> [Exercise]
Repeat exactly the lines below that lie between the line with "desk: (1772, 257) -> (1118, 2330), moved" and the line with "bookcase: (1296, 681) -> (770, 1691), moved", counting both of those lines as part of the answer.

----- The records -----

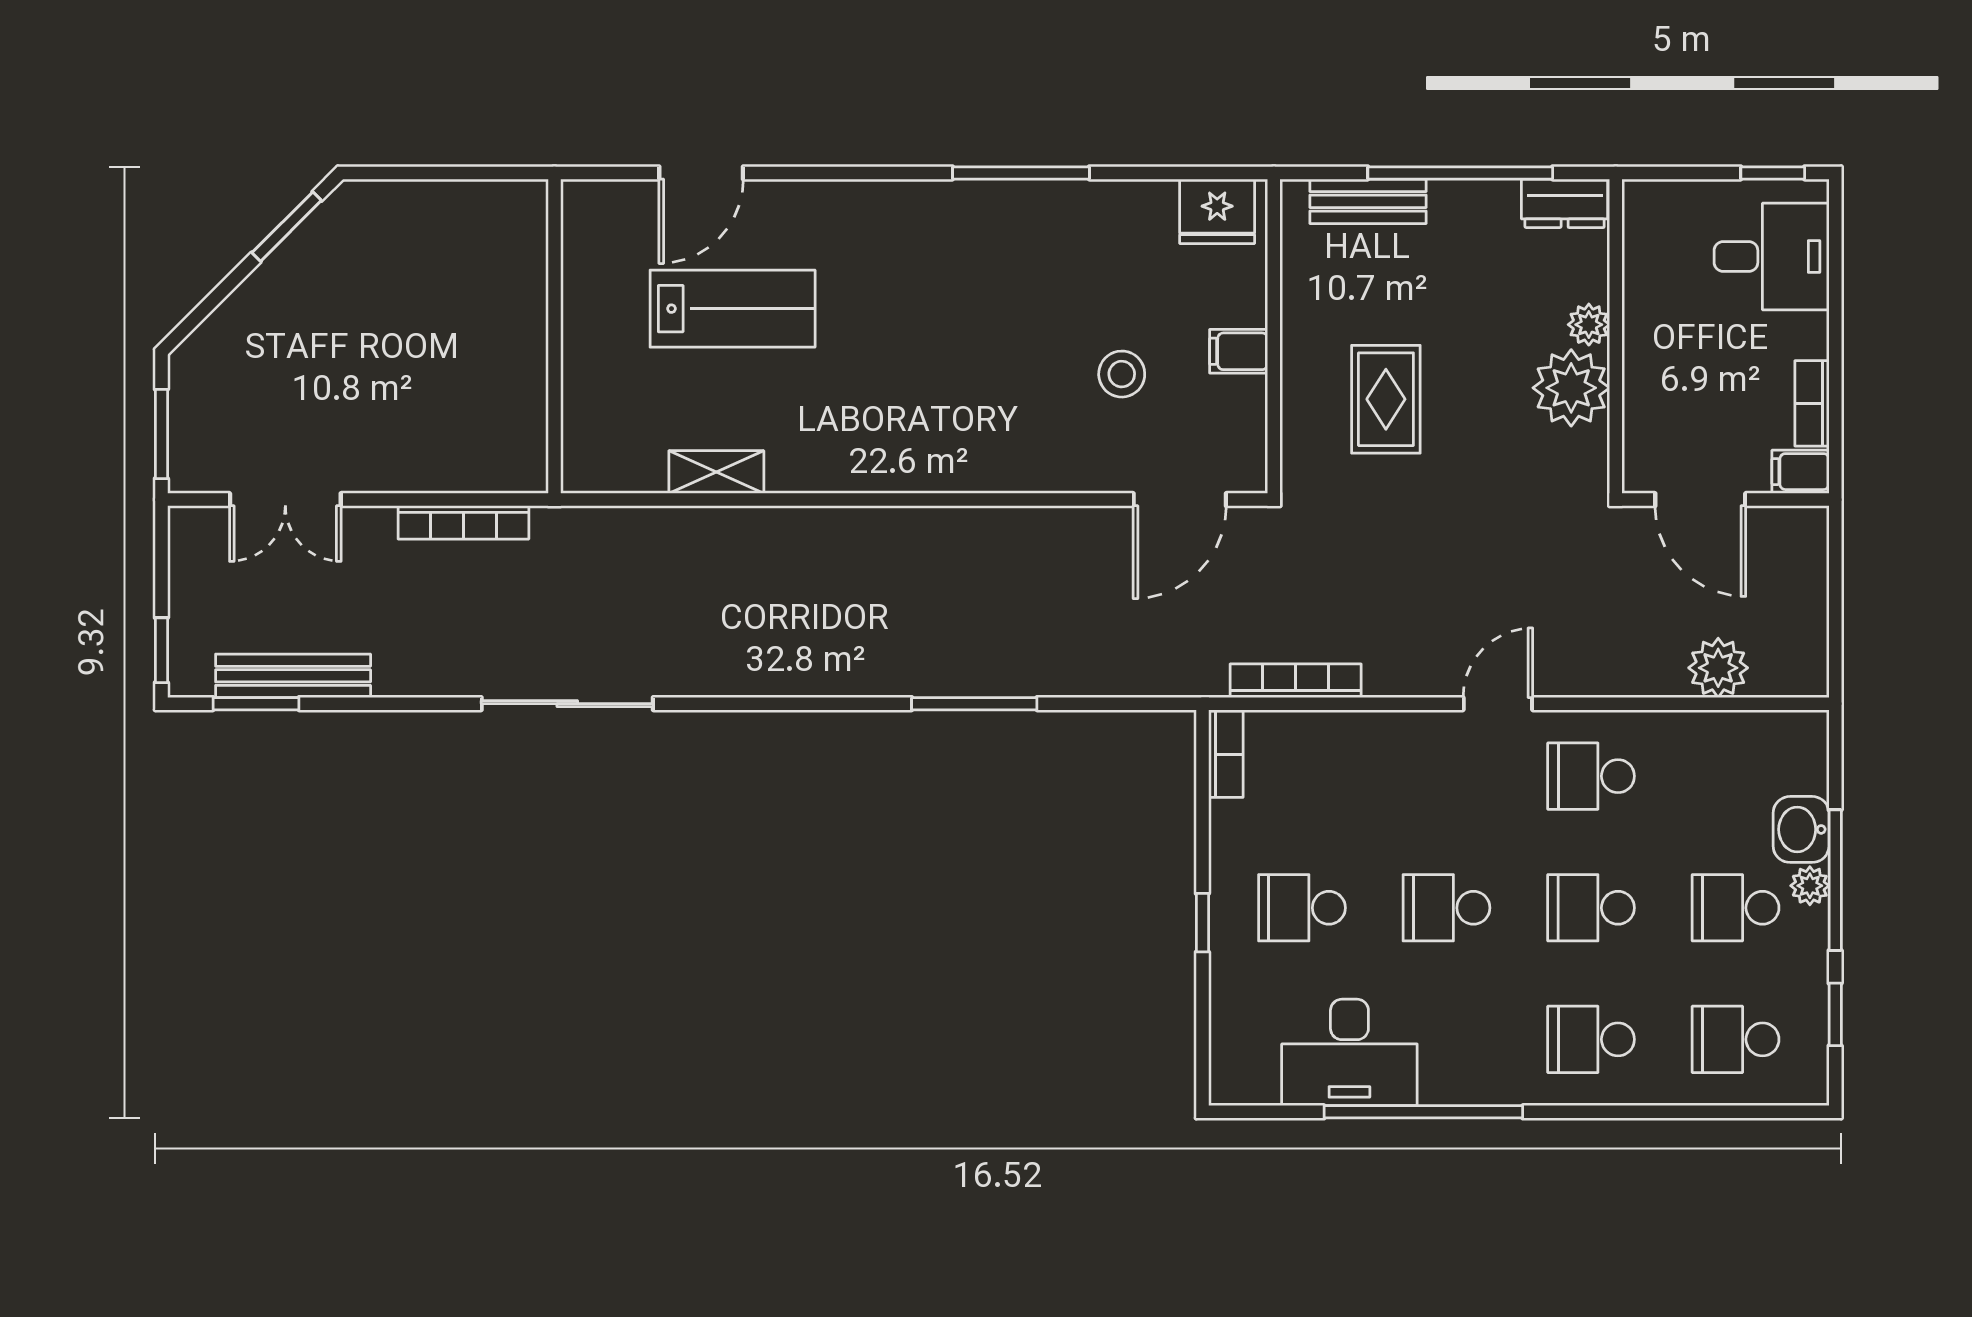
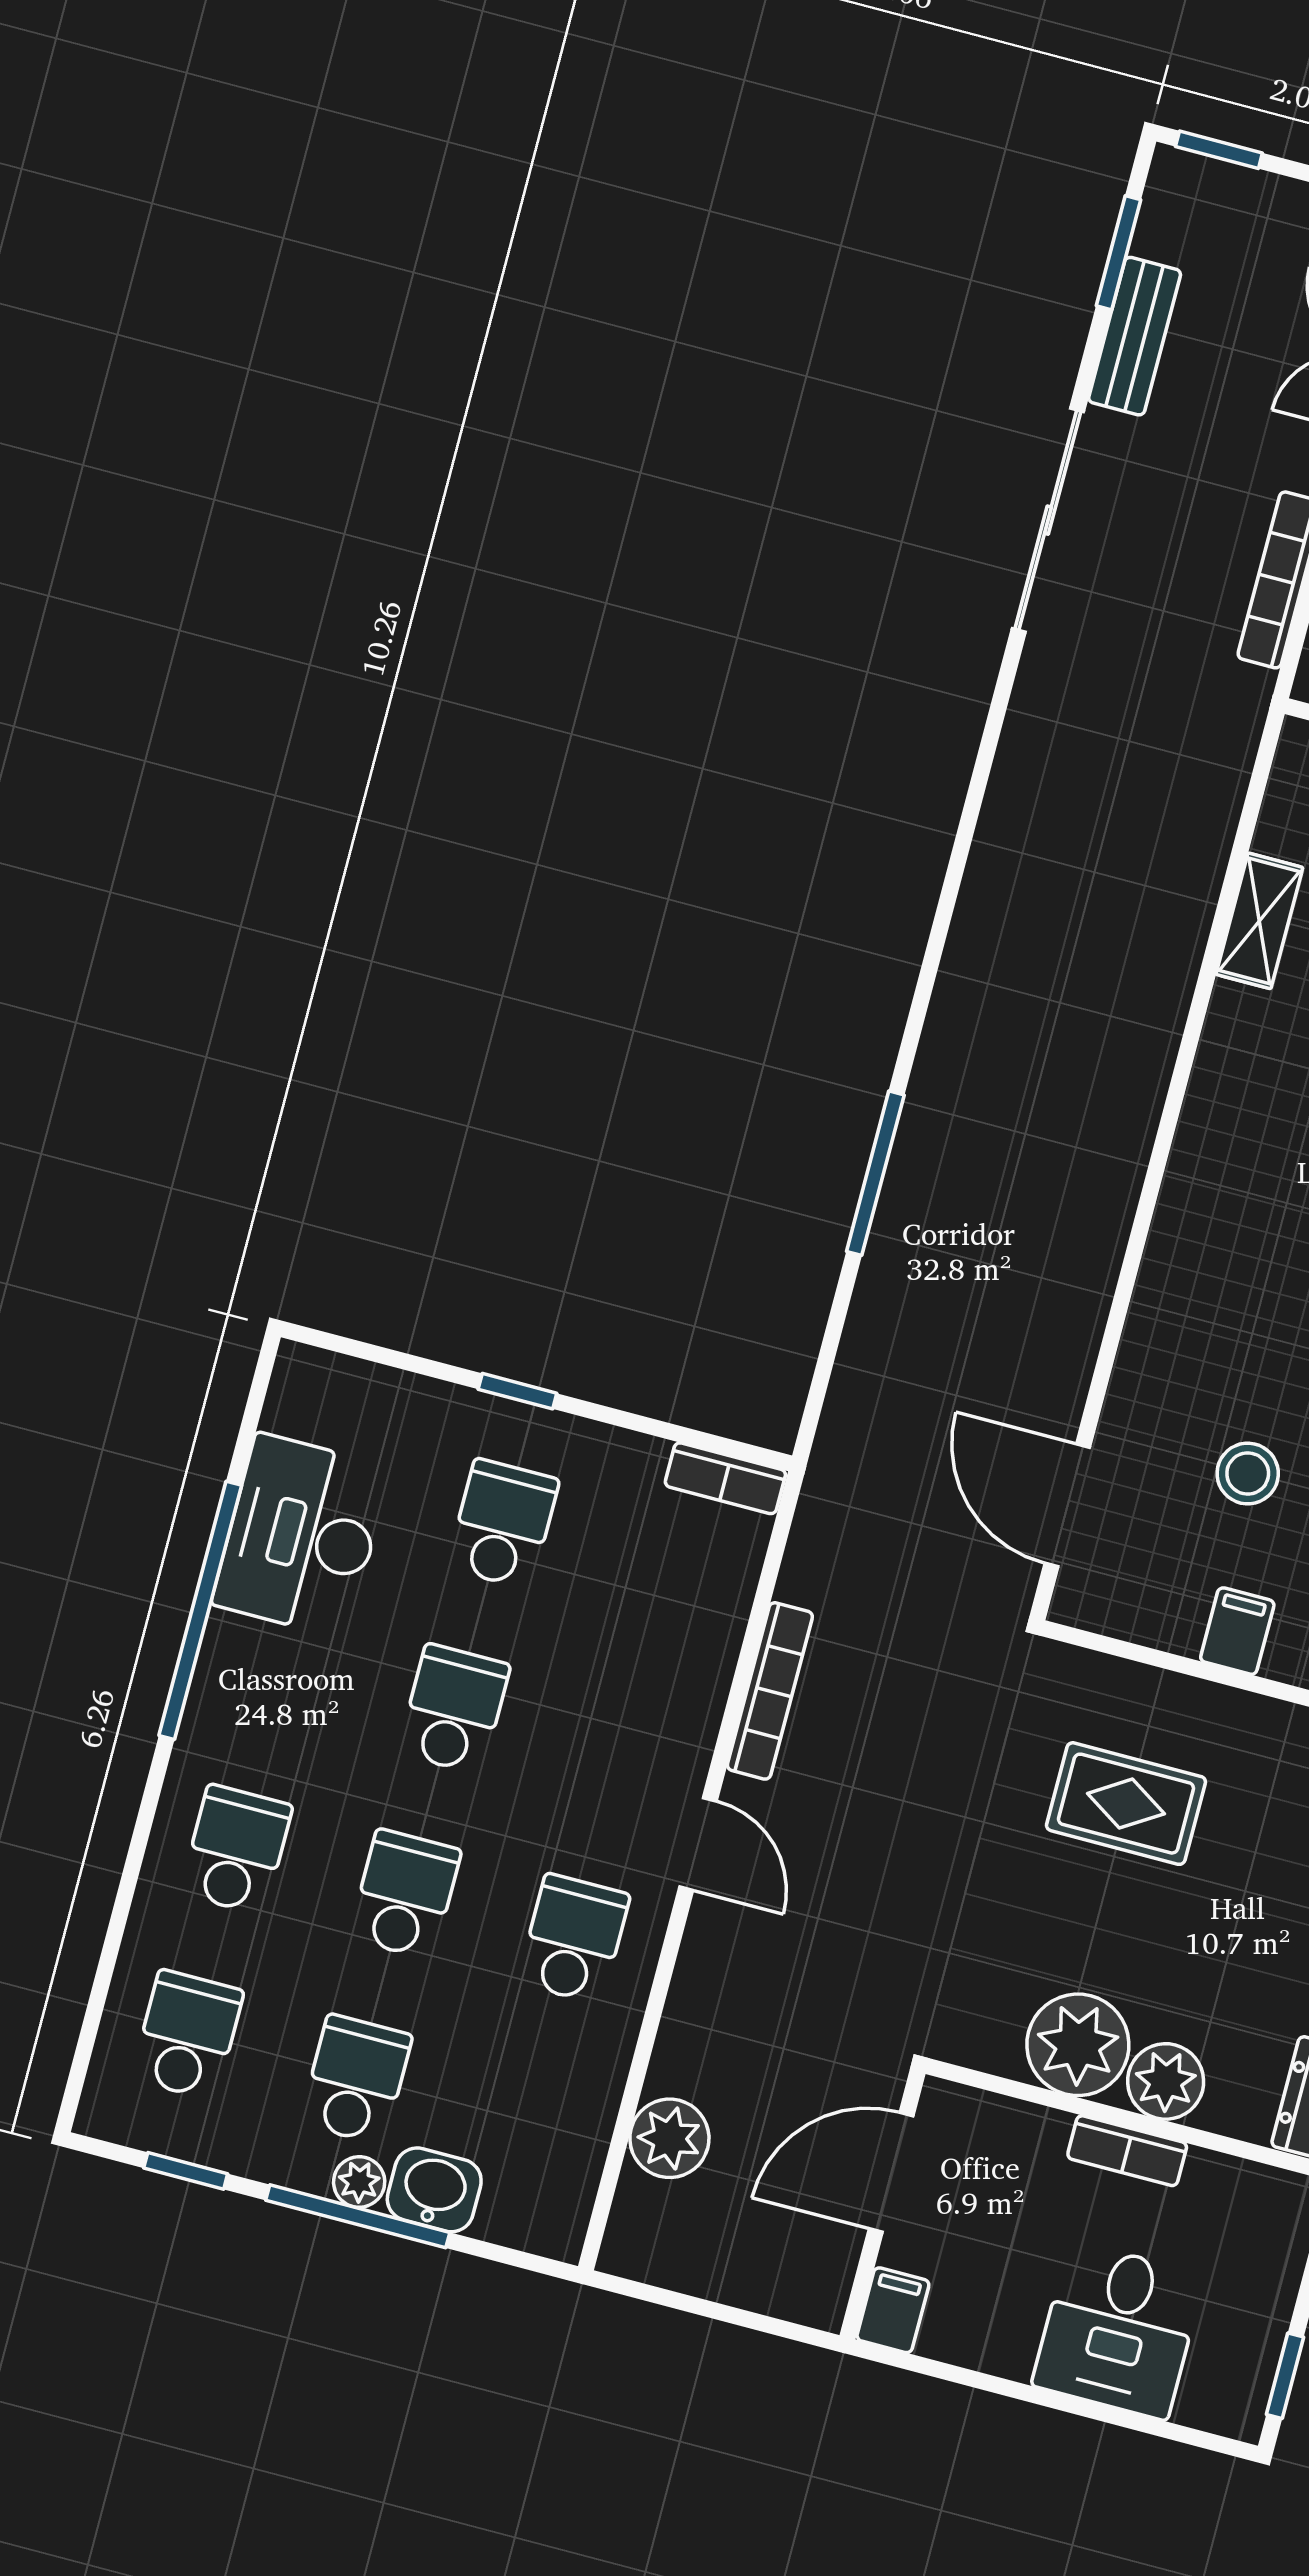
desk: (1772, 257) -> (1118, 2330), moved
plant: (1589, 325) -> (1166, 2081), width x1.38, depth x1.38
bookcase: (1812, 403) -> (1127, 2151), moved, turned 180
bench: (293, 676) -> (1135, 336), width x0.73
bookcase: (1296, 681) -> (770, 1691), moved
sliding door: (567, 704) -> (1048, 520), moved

-----
----- The records -----

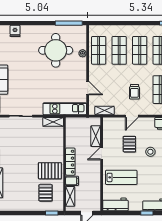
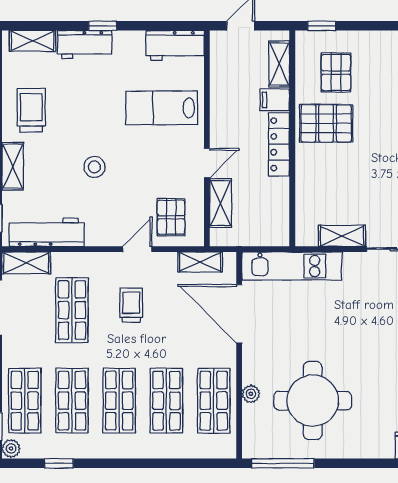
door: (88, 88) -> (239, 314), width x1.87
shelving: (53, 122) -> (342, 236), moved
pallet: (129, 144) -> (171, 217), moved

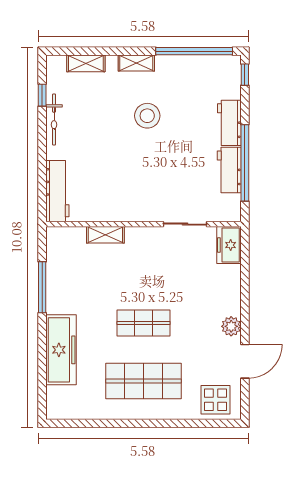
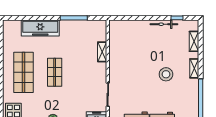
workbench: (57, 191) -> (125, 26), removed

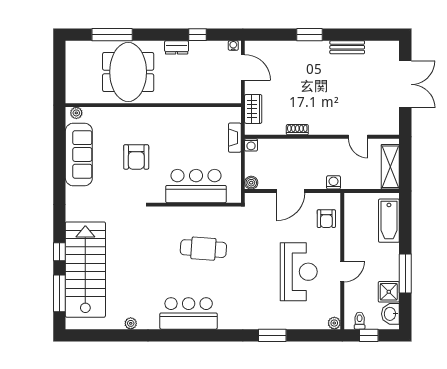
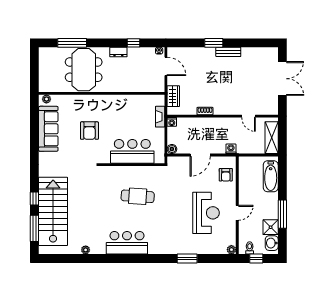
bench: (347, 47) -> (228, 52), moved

-----

> [Finished task]
desk: (1772, 257) -> (1118, 2330), moved
plant: (1589, 325) -> (1166, 2081), width x1.38, depth x1.38
bookcase: (1812, 403) -> (1127, 2151), moved, turned 180
bench: (293, 676) -> (1135, 336), width x0.73
bookcase: (1296, 681) -> (770, 1691), moved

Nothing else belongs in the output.